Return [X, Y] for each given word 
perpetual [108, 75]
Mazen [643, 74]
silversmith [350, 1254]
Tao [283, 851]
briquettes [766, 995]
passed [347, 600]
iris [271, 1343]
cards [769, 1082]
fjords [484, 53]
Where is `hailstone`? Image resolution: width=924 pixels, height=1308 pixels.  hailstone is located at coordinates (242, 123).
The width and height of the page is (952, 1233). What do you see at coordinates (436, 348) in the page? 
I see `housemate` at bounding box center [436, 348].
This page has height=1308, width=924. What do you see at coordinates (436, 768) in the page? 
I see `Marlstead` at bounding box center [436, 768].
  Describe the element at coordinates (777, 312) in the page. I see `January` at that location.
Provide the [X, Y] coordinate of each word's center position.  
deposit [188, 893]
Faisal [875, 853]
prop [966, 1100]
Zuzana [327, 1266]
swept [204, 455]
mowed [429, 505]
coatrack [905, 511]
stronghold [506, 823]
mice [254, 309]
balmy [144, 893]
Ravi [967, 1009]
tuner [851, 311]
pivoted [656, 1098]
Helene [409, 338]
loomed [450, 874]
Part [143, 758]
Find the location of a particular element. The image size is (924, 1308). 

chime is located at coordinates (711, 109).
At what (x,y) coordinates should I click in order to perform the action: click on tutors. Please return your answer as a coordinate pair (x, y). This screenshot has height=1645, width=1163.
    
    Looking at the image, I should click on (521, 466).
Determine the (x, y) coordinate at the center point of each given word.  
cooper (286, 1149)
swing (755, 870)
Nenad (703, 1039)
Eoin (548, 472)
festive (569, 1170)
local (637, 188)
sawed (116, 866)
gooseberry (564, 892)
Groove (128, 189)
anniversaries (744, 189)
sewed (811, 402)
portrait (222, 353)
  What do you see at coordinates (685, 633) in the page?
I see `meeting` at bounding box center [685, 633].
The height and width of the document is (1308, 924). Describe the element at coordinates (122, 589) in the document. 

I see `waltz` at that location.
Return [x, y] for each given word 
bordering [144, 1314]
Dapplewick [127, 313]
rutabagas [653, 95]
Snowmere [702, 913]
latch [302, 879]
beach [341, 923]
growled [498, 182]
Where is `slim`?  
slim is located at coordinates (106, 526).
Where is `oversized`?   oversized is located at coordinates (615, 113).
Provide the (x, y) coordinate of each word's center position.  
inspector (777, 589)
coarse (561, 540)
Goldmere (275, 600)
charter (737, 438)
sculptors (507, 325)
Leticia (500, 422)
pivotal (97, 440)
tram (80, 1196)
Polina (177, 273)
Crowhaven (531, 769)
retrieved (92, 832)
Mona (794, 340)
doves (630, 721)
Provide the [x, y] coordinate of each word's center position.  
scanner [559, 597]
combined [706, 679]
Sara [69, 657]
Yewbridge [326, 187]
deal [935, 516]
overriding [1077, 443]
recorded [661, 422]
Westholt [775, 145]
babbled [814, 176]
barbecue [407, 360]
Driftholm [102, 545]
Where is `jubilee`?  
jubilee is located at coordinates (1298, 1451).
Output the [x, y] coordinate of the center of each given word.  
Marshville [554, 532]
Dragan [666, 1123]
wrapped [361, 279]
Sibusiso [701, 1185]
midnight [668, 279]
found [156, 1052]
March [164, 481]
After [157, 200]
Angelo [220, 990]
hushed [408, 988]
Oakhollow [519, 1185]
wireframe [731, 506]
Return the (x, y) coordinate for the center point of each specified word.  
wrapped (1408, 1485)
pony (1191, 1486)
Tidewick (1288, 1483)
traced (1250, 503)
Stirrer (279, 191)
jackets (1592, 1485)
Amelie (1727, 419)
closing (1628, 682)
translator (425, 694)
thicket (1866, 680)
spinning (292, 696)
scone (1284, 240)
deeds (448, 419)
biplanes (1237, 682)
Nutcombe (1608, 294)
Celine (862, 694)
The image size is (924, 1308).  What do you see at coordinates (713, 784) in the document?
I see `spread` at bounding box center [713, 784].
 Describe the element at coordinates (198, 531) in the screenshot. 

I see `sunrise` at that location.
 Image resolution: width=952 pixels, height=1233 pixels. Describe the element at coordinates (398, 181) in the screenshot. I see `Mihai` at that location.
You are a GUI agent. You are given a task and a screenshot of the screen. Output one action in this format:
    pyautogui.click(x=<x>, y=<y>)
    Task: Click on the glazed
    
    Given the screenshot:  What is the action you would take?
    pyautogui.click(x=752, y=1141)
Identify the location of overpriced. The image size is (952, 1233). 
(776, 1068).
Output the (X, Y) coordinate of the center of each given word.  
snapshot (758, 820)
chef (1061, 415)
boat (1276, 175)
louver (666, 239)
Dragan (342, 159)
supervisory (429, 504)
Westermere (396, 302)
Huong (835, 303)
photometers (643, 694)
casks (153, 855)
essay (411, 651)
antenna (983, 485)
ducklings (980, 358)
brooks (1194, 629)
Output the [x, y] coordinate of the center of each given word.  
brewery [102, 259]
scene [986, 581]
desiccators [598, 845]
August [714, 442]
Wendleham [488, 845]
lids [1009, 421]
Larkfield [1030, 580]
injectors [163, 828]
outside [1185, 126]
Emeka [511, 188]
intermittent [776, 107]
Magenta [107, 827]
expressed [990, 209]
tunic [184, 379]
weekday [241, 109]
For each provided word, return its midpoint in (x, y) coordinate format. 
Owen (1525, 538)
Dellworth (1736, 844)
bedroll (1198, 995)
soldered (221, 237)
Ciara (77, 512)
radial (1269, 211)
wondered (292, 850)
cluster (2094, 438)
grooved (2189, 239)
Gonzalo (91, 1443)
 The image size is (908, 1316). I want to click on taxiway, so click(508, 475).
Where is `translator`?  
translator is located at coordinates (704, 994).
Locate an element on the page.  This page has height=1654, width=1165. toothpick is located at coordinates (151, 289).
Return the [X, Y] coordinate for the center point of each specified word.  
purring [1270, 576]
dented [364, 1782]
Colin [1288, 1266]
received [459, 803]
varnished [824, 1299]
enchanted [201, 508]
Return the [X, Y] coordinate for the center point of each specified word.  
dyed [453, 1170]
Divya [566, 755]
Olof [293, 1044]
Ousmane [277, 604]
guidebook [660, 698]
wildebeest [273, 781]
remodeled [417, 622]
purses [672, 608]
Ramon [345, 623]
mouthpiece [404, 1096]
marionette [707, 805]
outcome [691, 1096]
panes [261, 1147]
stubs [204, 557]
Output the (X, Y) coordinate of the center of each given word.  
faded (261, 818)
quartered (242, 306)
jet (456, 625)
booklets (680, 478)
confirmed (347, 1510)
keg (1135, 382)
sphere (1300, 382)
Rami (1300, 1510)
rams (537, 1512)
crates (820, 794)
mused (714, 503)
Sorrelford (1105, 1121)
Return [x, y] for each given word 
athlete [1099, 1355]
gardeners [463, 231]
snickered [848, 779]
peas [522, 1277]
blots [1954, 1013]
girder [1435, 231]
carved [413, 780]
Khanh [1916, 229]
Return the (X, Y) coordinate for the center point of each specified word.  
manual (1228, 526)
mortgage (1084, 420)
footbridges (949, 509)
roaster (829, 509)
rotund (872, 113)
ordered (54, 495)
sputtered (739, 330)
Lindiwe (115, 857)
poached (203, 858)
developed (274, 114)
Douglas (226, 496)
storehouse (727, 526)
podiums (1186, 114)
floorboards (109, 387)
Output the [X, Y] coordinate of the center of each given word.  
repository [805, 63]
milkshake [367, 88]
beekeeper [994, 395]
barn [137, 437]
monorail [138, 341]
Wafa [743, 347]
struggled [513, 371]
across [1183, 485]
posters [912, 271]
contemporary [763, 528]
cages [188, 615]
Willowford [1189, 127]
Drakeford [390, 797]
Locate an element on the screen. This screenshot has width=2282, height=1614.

◆ ◆ ◆ ◆ ◆ ◆ ◆

Format the data above as a Markdown table with two columns, No and Line: one row for each nonblank line, numbered in order, with blank lines left out.

| No | Line |
|---|---|
| 1 | Return [X, Y] for each given word  |
| 2 | perpetual [108, 75] |
| 3 | Mazen [643, 74] |
| 4 | silversmith [350, 1254] |
| 5 | Tao [283, 851] |
| 6 | briquettes [766, 995] |
| 7 | passed [347, 600] |
| 8 | iris [271, 1343] |
| 9 | cards [769, 1082] |
| 10 | fjords [484, 53] |
| 11 | Where is `hailstone`? Image resolution: width=924 pixels, height=1308 pixels.  hailstone is located at coordinates (242, 123). |
| 12 | The width and height of the page is (952, 1233). What do you see at coordinates (436, 348) in the page?  |
| 13 | I see `housemate` at bounding box center [436, 348]. |
| 14 | This page has height=1308, width=924. What do you see at coordinates (436, 768) in the page?  |
| 15 | I see `Marlstead` at bounding box center [436, 768]. |
| 16 |   Describe the element at coordinates (777, 312) in the page. I see `January` at that location. |
| 17 | Provide the [X, Y] coordinate of each word's center position.   |
| 18 | deposit [188, 893] |
| 19 | Faisal [875, 853] |
| 20 | prop [966, 1100] |
| 21 | Zuzana [327, 1266] |
| 22 | swept [204, 455] |
| 23 | mowed [429, 505] |
| 24 | coatrack [905, 511] |
| 25 | stronghold [506, 823] |
| 26 | mice [254, 309] |
| 27 | balmy [144, 893] |
| 28 | Ravi [967, 1009] |
| 29 | tuner [851, 311] |
| 30 | pivoted [656, 1098] |
| 31 | Helene [409, 338] |
| 32 | loomed [450, 874] |
| 33 | Part [143, 758] |
| 34 | Find the location of a particular element. The image size is (924, 1308).  |
| 35 | chime is located at coordinates (711, 109). |
| 36 | At what (x,y) coordinates should I click in order to perform the action: click on tutors. Please return your answer as a coordinate pair (x, y). This screenshot has height=1645, width=1163. |
| 37 |     Looking at the image, I should click on (521, 466). |
| 38 | Determine the (x, y) coordinate at the center point of each given word.   |
| 39 | cooper (286, 1149) |
| 40 | swing (755, 870) |
| 41 | Nenad (703, 1039) |
| 42 | Eoin (548, 472) |
| 43 | festive (569, 1170) |
| 44 | local (637, 188) |
| 45 | sawed (116, 866) |
| 46 | gooseberry (564, 892) |
| 47 | Groove (128, 189) |
| 48 | anniversaries (744, 189) |
| 49 | sewed (811, 402) |
| 50 | portrait (222, 353) |
| 51 |   What do you see at coordinates (685, 633) in the page? |
| 52 | I see `meeting` at bounding box center [685, 633]. |
| 53 | The height and width of the document is (1308, 924). Describe the element at coordinates (122, 589) in the document.  |
| 54 | I see `waltz` at that location. |
| 55 | Return [x, y] for each given word  |
| 56 | bordering [144, 1314] |
| 57 | Dapplewick [127, 313] |
| 58 | rutabagas [653, 95] |
| 59 | Snowmere [702, 913] |
| 60 | latch [302, 879] |
| 61 | beach [341, 923] |
| 62 | growled [498, 182] |
| 63 | Where is `slim`?   |
| 64 | slim is located at coordinates (106, 526). |
| 65 | Where is `oversized`?   oversized is located at coordinates (615, 113). |
| 66 | Provide the (x, y) coordinate of each word's center position.   |
| 67 | inspector (777, 589) |
| 68 | coarse (561, 540) |
| 69 | Goldmere (275, 600) |
| 70 | charter (737, 438) |
| 71 | sculptors (507, 325) |
| 72 | Leticia (500, 422) |
| 73 | pivotal (97, 440) |
| 74 | tram (80, 1196) |
| 75 | Polina (177, 273) |
| 76 | Crowhaven (531, 769) |
| 77 | retrieved (92, 832) |
| 78 | Mona (794, 340) |
| 79 | doves (630, 721) |
| 80 | Provide the [x, y] coordinate of each word's center position.   |
| 81 | scanner [559, 597] |
| 82 | combined [706, 679] |
| 83 | Sara [69, 657] |
| 84 | Yewbridge [326, 187] |
| 85 | deal [935, 516] |
| 86 | overriding [1077, 443] |
| 87 | recorded [661, 422] |
| 88 | Westholt [775, 145] |
| 89 | babbled [814, 176] |
| 90 | barbecue [407, 360] |
| 91 | Driftholm [102, 545] |
| 92 | Where is `jubilee`?   |
| 93 | jubilee is located at coordinates (1298, 1451). |
| 94 | Output the [x, y] coordinate of the center of each given word.   |
| 95 | Marshville [554, 532] |
| 96 | Dragan [666, 1123] |
| 97 | wrapped [361, 279] |
| 98 | Sibusiso [701, 1185] |
| 99 | midnight [668, 279] |
| 100 | found [156, 1052] |
| 101 | March [164, 481] |
| 102 | After [157, 200] |
| 103 | Angelo [220, 990] |
| 104 | hushed [408, 988] |
| 105 | Oakhollow [519, 1185] |
| 106 | wireframe [731, 506] |
| 107 | Return the (x, y) coordinate for the center point of each specified word.   |
| 108 | wrapped (1408, 1485) |
| 109 | pony (1191, 1486) |
| 110 | Tidewick (1288, 1483) |
| 111 | traced (1250, 503) |
| 112 | Stirrer (279, 191) |
| 113 | jackets (1592, 1485) |
| 114 | Amelie (1727, 419) |
| 115 | closing (1628, 682) |
| 116 | translator (425, 694) |
| 117 | thicket (1866, 680) |
| 118 | spinning (292, 696) |
| 119 | scone (1284, 240) |
| 120 | deeds (448, 419) |
| 121 | biplanes (1237, 682) |
| 122 | Nutcombe (1608, 294) |
| 123 | Celine (862, 694) |
| 124 | The image size is (924, 1308).  What do you see at coordinates (713, 784) in the document? |
| 125 | I see `spread` at bounding box center [713, 784]. |
| 126 |  Describe the element at coordinates (198, 531) in the screenshot.  |
| 127 | I see `sunrise` at that location. |
| 128 |  Image resolution: width=952 pixels, height=1233 pixels. Describe the element at coordinates (398, 181) in the screenshot. I see `Mihai` at that location. |
| 129 | You are a GUI agent. You are given a task and a screenshot of the screen. Output one action in this format: |
| 130 |     pyautogui.click(x=<x>, y=<y>) |
| 131 |     Task: Click on the glazed |
| 132 |     Given the screenshot:  What is the action you would take? |
| 133 |     pyautogui.click(x=752, y=1141) |
| 134 | Identify the location of overpriced. The image size is (952, 1233).  |
| 135 | (776, 1068). |
| 136 | Output the (X, Y) coordinate of the center of each given word.   |
| 137 | snapshot (758, 820) |
| 138 | chef (1061, 415) |
| 139 | boat (1276, 175) |
| 140 | louver (666, 239) |
| 141 | Dragan (342, 159) |
| 142 | supervisory (429, 504) |
| 143 | Westermere (396, 302) |
| 144 | Huong (835, 303) |
| 145 | photometers (643, 694) |
| 146 | casks (153, 855) |
| 147 | essay (411, 651) |
| 148 | antenna (983, 485) |
| 149 | ducklings (980, 358) |
| 150 | brooks (1194, 629) |
| 151 | Output the [x, y] coordinate of the center of each given word.   |
| 152 | brewery [102, 259] |
| 153 | scene [986, 581] |
| 154 | desiccators [598, 845] |
| 155 | August [714, 442] |
| 156 | Wendleham [488, 845] |
| 157 | lids [1009, 421] |
| 158 | Larkfield [1030, 580] |
| 159 | injectors [163, 828] |
| 160 | outside [1185, 126] |
| 161 | Emeka [511, 188] |
| 162 | intermittent [776, 107] |
| 163 | Magenta [107, 827] |
| 164 | expressed [990, 209] |
| 165 | tunic [184, 379] |
| 166 | weekday [241, 109] |
| 167 | For each provided word, return its midpoint in (x, y) coordinate format.  |
| 168 | Owen (1525, 538) |
| 169 | Dellworth (1736, 844) |
| 170 | bedroll (1198, 995) |
| 171 | soldered (221, 237) |
| 172 | Ciara (77, 512) |
| 173 | radial (1269, 211) |
| 174 | wondered (292, 850) |
| 175 | cluster (2094, 438) |
| 176 | grooved (2189, 239) |
| 177 | Gonzalo (91, 1443) |
| 178 |  The image size is (908, 1316). I want to click on taxiway, so click(508, 475). |
| 179 | Where is `translator`?   |
| 180 | translator is located at coordinates (704, 994). |
| 181 | Locate an element on the page.  This page has height=1654, width=1165. toothpick is located at coordinates (151, 289). |
| 182 | Return the [X, Y] coordinate for the center point of each specified word.   |
| 183 | purring [1270, 576] |
| 184 | dented [364, 1782] |
| 185 | Colin [1288, 1266] |
| 186 | received [459, 803] |
| 187 | varnished [824, 1299] |
| 188 | enchanted [201, 508] |
| 189 | Return the [X, Y] coordinate for the center point of each specified word.   |
| 190 | dyed [453, 1170] |
| 191 | Divya [566, 755] |
| 192 | Olof [293, 1044] |
| 193 | Ousmane [277, 604] |
| 194 | guidebook [660, 698] |
| 195 | wildebeest [273, 781] |
| 196 | remodeled [417, 622] |
| 197 | purses [672, 608] |
| 198 | Ramon [345, 623] |
| 199 | mouthpiece [404, 1096] |
| 200 | marionette [707, 805] |
| 201 | outcome [691, 1096] |
| 202 | panes [261, 1147] |
| 203 | stubs [204, 557] |
| 204 | Output the (X, Y) coordinate of the center of each given word.   |
| 205 | faded (261, 818) |
| 206 | quartered (242, 306) |
| 207 | jet (456, 625) |
| 208 | booklets (680, 478) |
| 209 | confirmed (347, 1510) |
| 210 | keg (1135, 382) |
| 211 | sphere (1300, 382) |
| 212 | Rami (1300, 1510) |
| 213 | rams (537, 1512) |
| 214 | crates (820, 794) |
| 215 | mused (714, 503) |
| 216 | Sorrelford (1105, 1121) |
| 217 | Return [x, y] for each given word  |
| 218 | athlete [1099, 1355] |
| 219 | gardeners [463, 231] |
| 220 | snickered [848, 779] |
| 221 | peas [522, 1277] |
| 222 | blots [1954, 1013] |
| 223 | girder [1435, 231] |
| 224 | carved [413, 780] |
| 225 | Khanh [1916, 229] |
| 226 | Return the (X, Y) coordinate for the center point of each specified word.   |
| 227 | manual (1228, 526) |
| 228 | mortgage (1084, 420) |
| 229 | footbridges (949, 509) |
| 230 | roaster (829, 509) |
| 231 | rotund (872, 113) |
| 232 | ordered (54, 495) |
| 233 | sputtered (739, 330) |
| 234 | Lindiwe (115, 857) |
| 235 | poached (203, 858) |
| 236 | developed (274, 114) |
| 237 | Douglas (226, 496) |
| 238 | storehouse (727, 526) |
| 239 | podiums (1186, 114) |
| 240 | floorboards (109, 387) |
| 241 | Output the [X, Y] coordinate of the center of each given word.   |
| 242 | repository [805, 63] |
| 243 | milkshake [367, 88] |
| 244 | beekeeper [994, 395] |
| 245 | barn [137, 437] |
| 246 | monorail [138, 341] |
| 247 | Wafa [743, 347] |
| 248 | struggled [513, 371] |
| 249 | across [1183, 485] |
| 250 | posters [912, 271] |
| 251 | contemporary [763, 528] |
| 252 | cages [188, 615] |
| 253 | Willowford [1189, 127] |
| 254 | Drakeford [390, 797] |
| 255 | Locate an element on the screen. This screenshot has width=2282, height=1614. |